# WHAT THIS TASK INVOLVES:
The required output is a verbatim transcription of the listing, pictures excluded.
** Opening GIVEN RECORDS block **
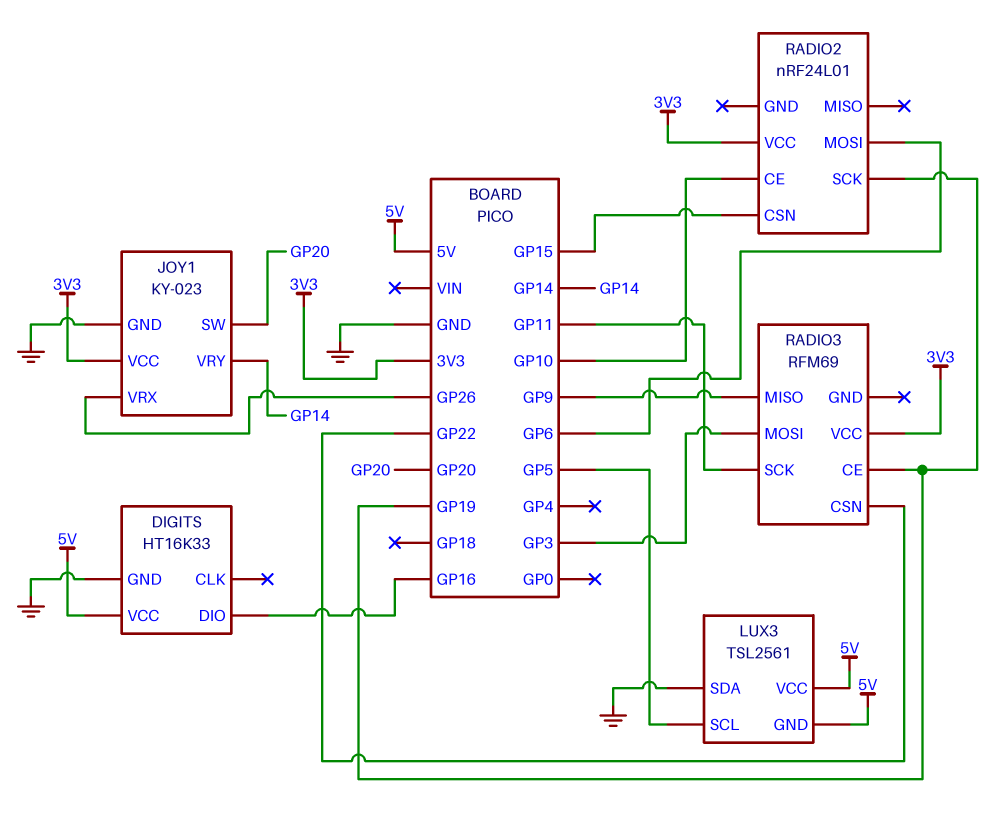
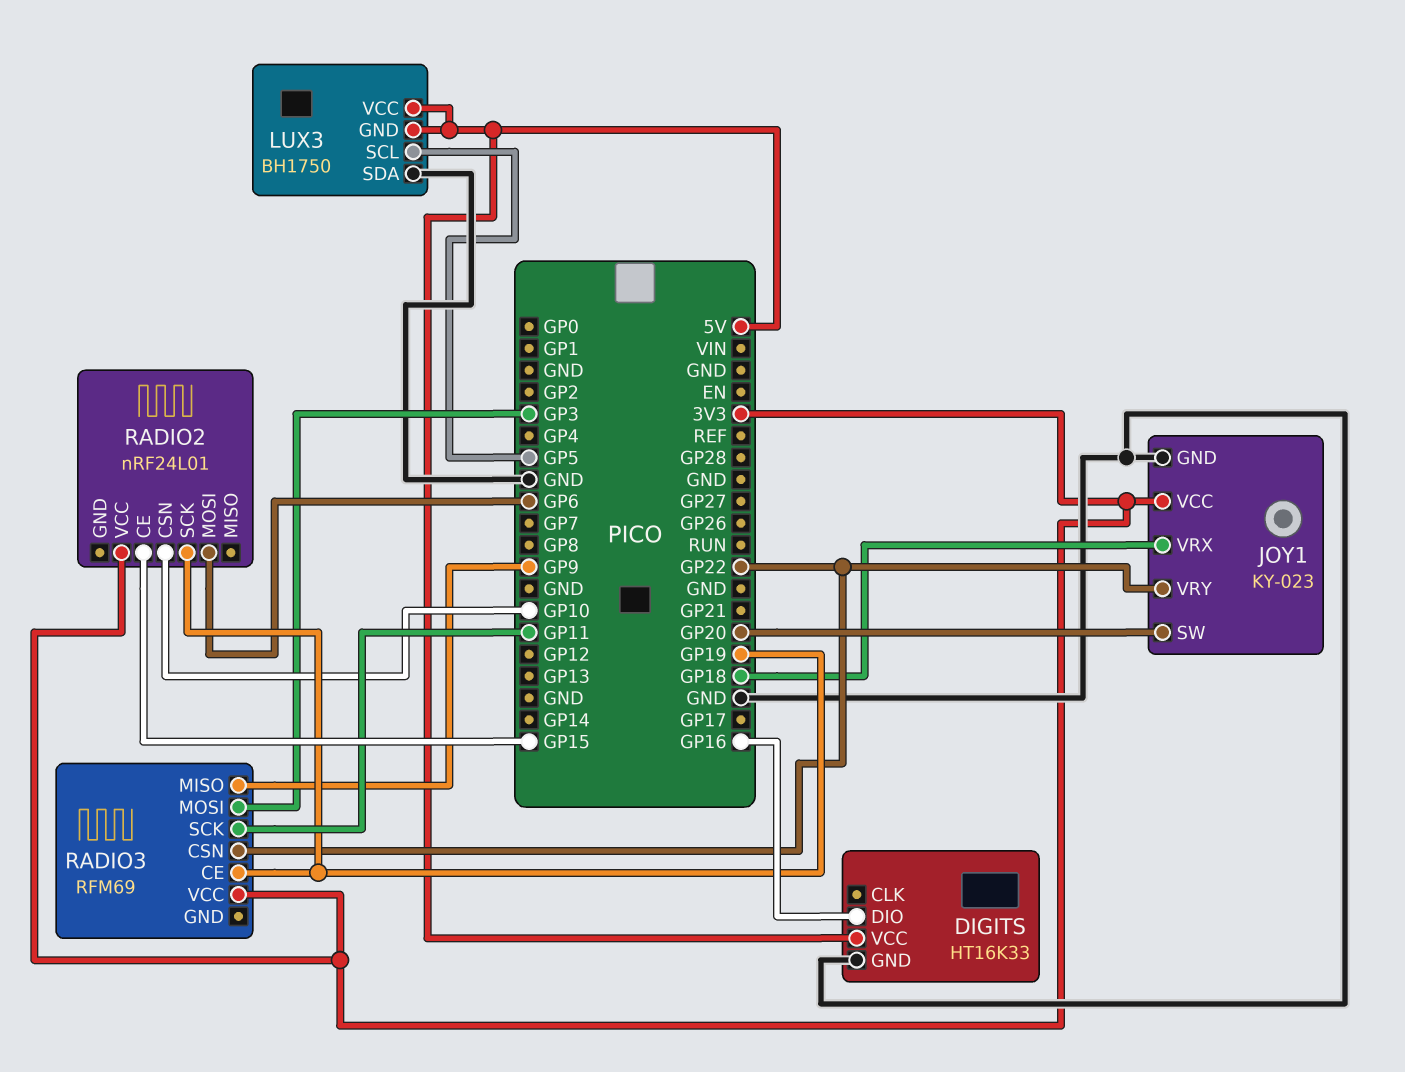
JOY1 pin VRX: GP26 -> GP18
JOY1 pin VRY: GP14 -> GP22
LUX3: TSL2561 -> BH1750
RADIO2 pin CE: GP10 -> GP15
RADIO2 pin CSN: GP15 -> GP10

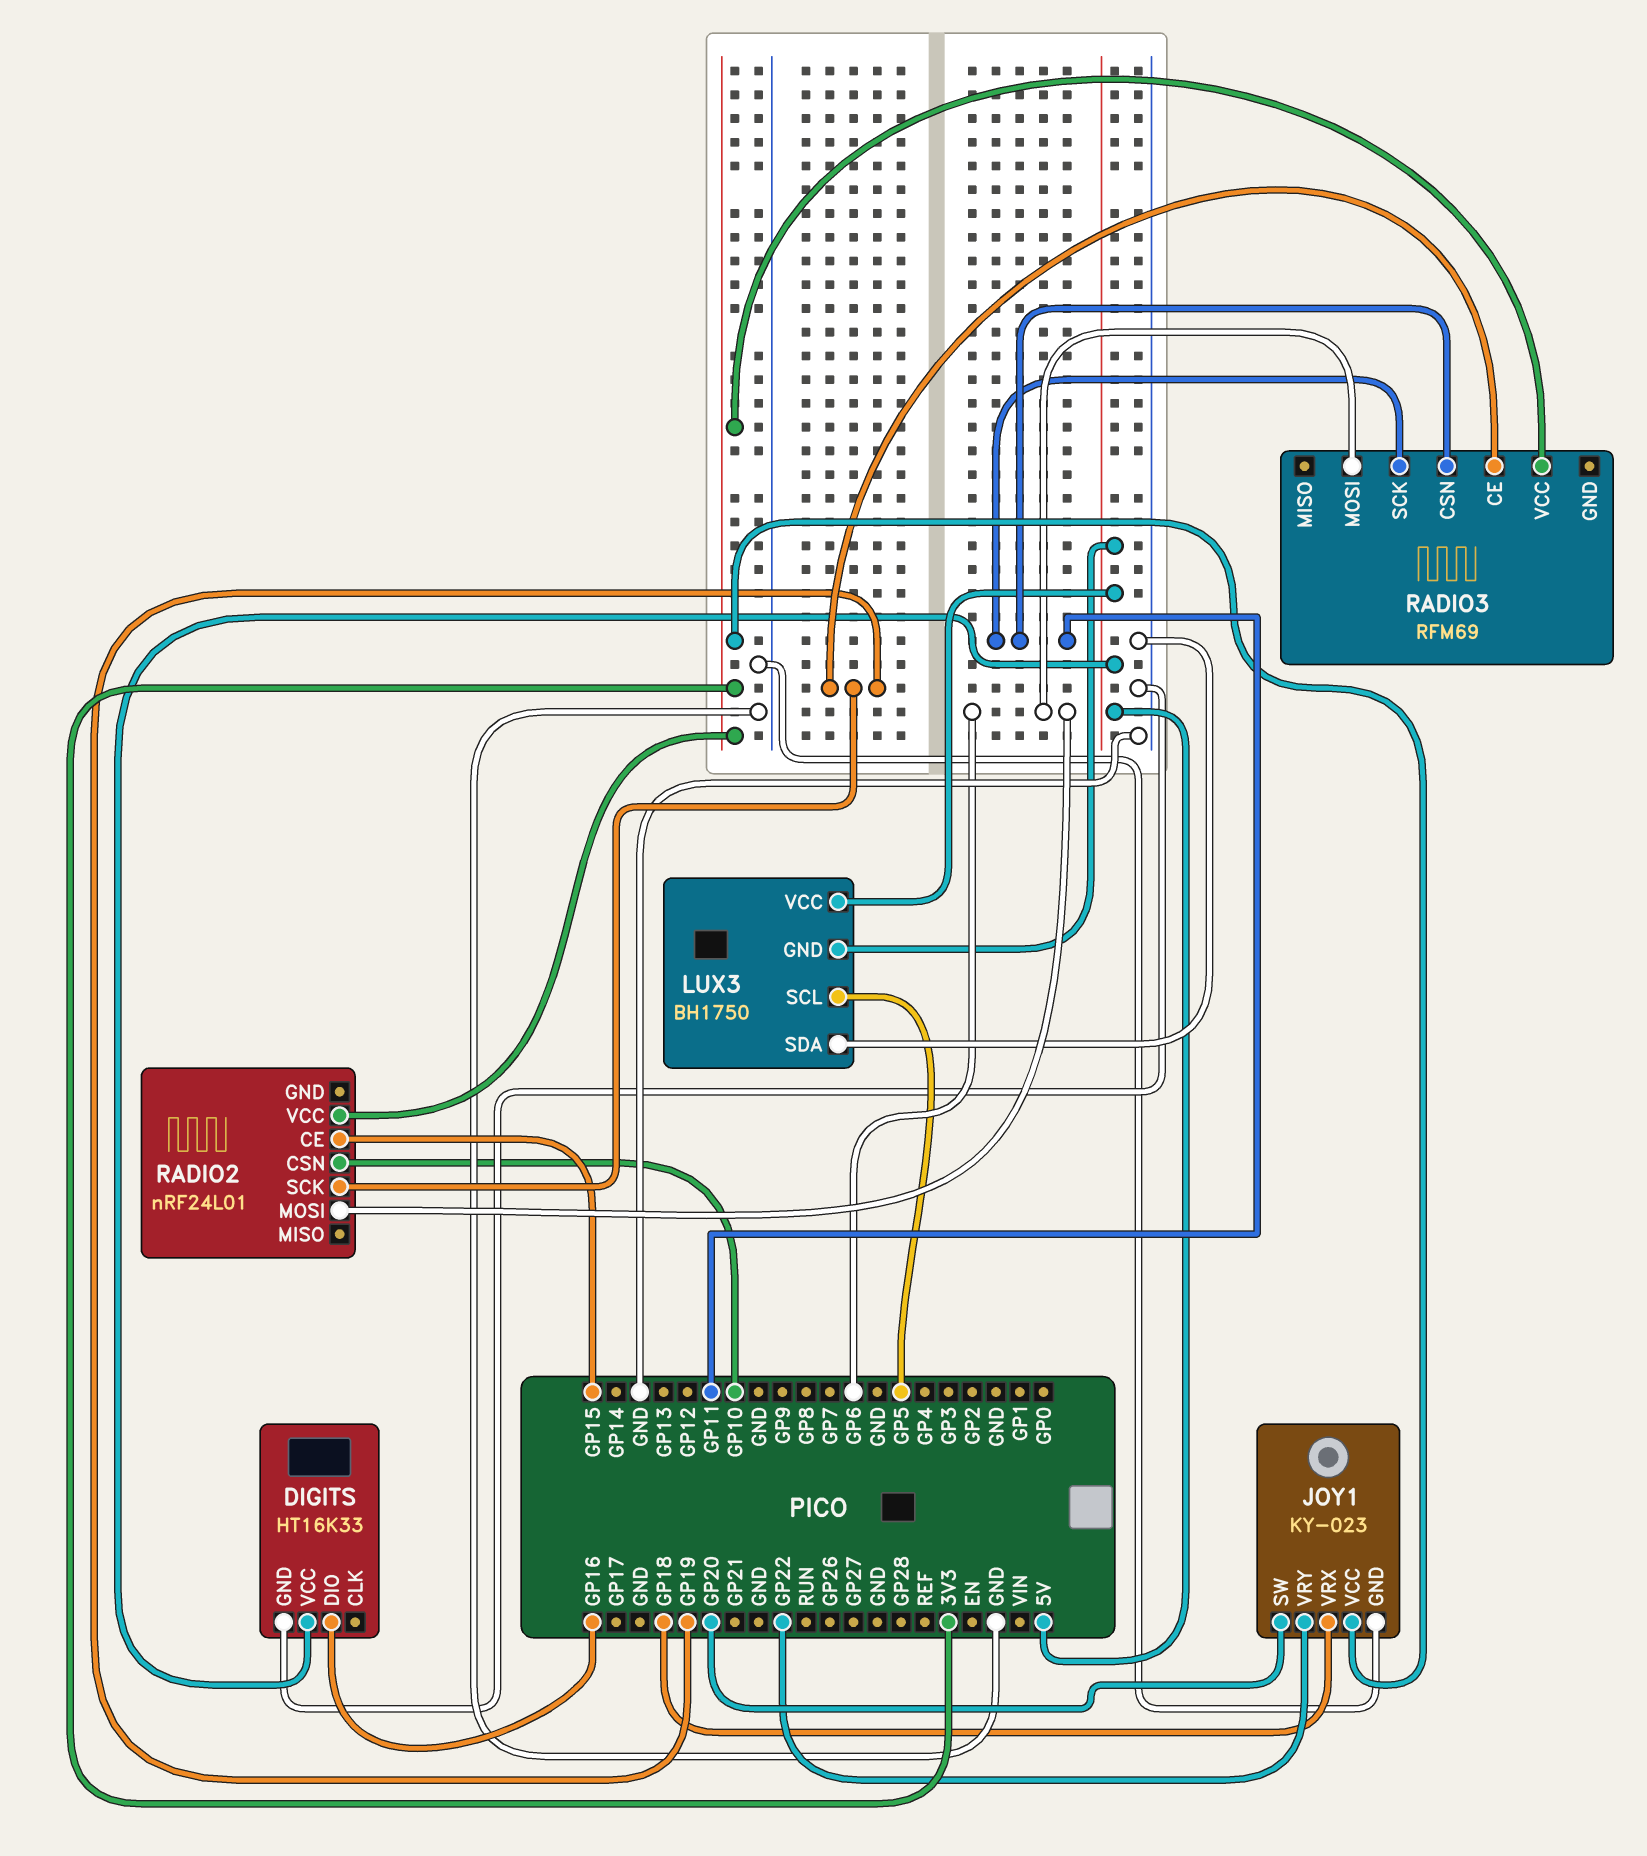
RADIO3 pin CSN: GP22 -> GP11
RADIO3 pin MISO: GP9 -> none
RADIO3 pin MOSI: GP3 -> GP6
** Closing GIVEN RECORDS block **
# RESULT:
JOY1 pin VRX: GP26 -> GP18
JOY1 pin VRY: GP14 -> GP22
LUX3: TSL2561 -> BH1750
RADIO2 pin CE: GP10 -> GP15
RADIO2 pin CSN: GP15 -> GP10

RADIO3 pin CSN: GP22 -> GP11
RADIO3 pin MISO: GP9 -> none
RADIO3 pin MOSI: GP3 -> GP6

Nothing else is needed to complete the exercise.